━━ GIVEN RECORDS ━━

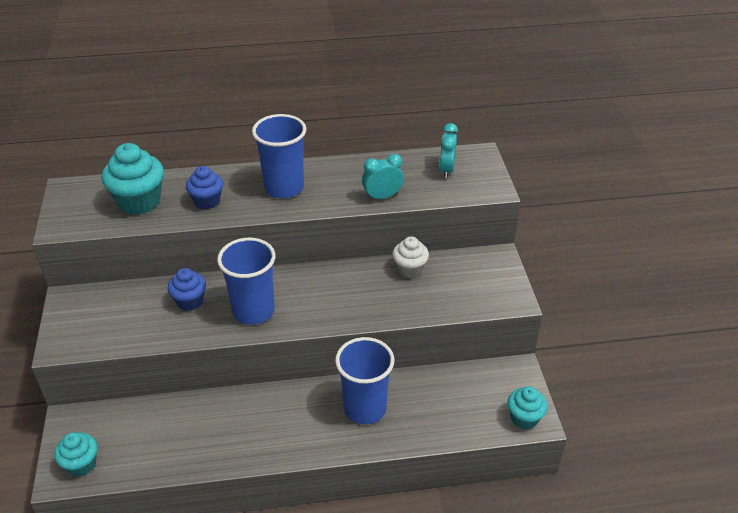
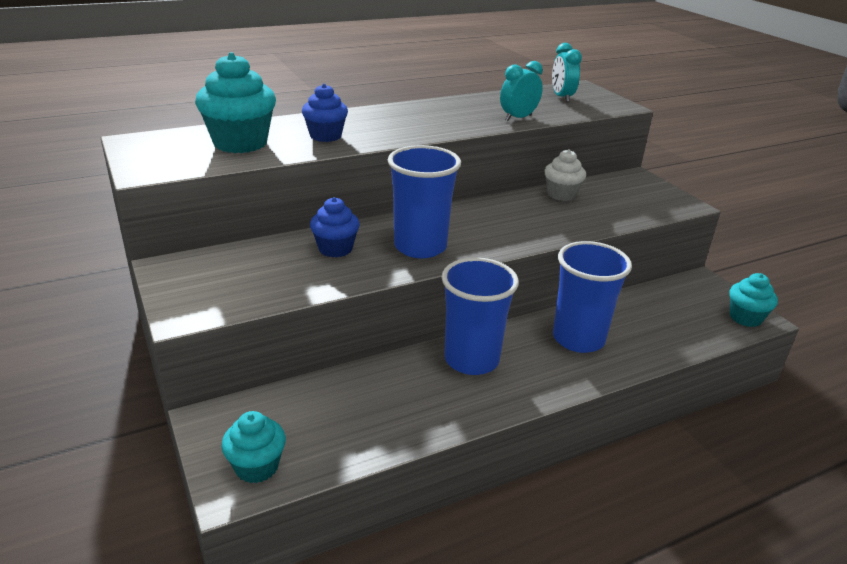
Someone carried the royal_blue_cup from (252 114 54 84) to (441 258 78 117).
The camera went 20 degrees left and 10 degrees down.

━━━
━━ GIVEN RECORDS ━━

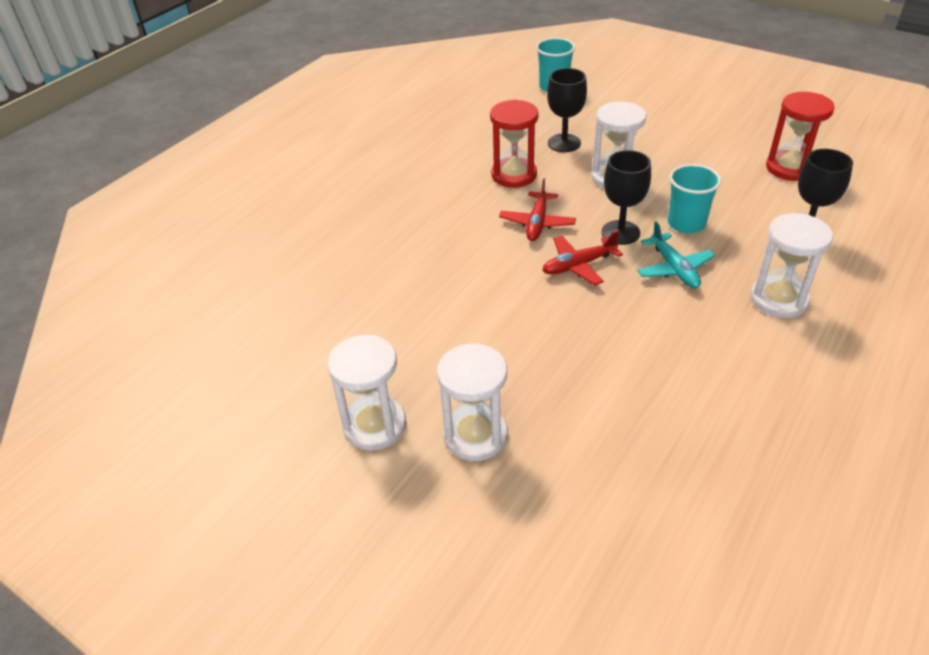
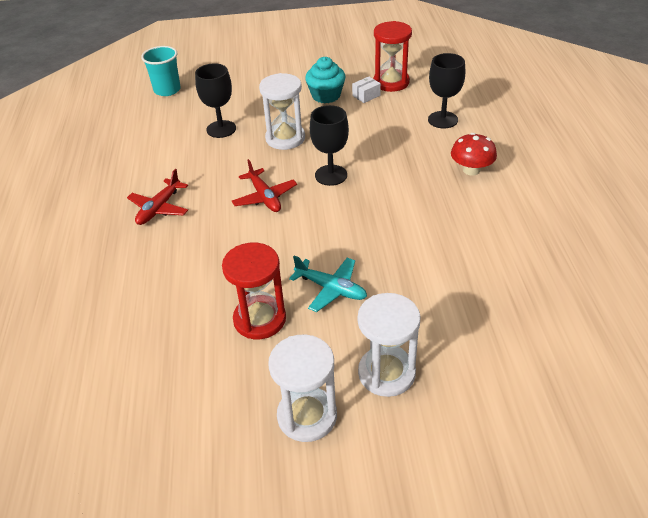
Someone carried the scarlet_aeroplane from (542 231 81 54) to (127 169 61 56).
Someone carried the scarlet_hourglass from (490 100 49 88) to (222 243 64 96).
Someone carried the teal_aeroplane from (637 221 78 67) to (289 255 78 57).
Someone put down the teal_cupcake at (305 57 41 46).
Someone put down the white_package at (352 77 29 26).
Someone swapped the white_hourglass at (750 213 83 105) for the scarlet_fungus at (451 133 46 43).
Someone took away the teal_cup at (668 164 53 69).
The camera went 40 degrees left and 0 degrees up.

━━━

**TASK DIRECTIONS:**
Copy out each line of the data above, exactly, if it lies between the line holding "Someone put down the white_package" and the line holding "The camera went 40", inclusive; copy no other line.

**ANSWER TO THIS EXERCISE:**
Someone put down the white_package at (352 77 29 26).
Someone swapped the white_hourglass at (750 213 83 105) for the scarlet_fungus at (451 133 46 43).
Someone took away the teal_cup at (668 164 53 69).
The camera went 40 degrees left and 0 degrees up.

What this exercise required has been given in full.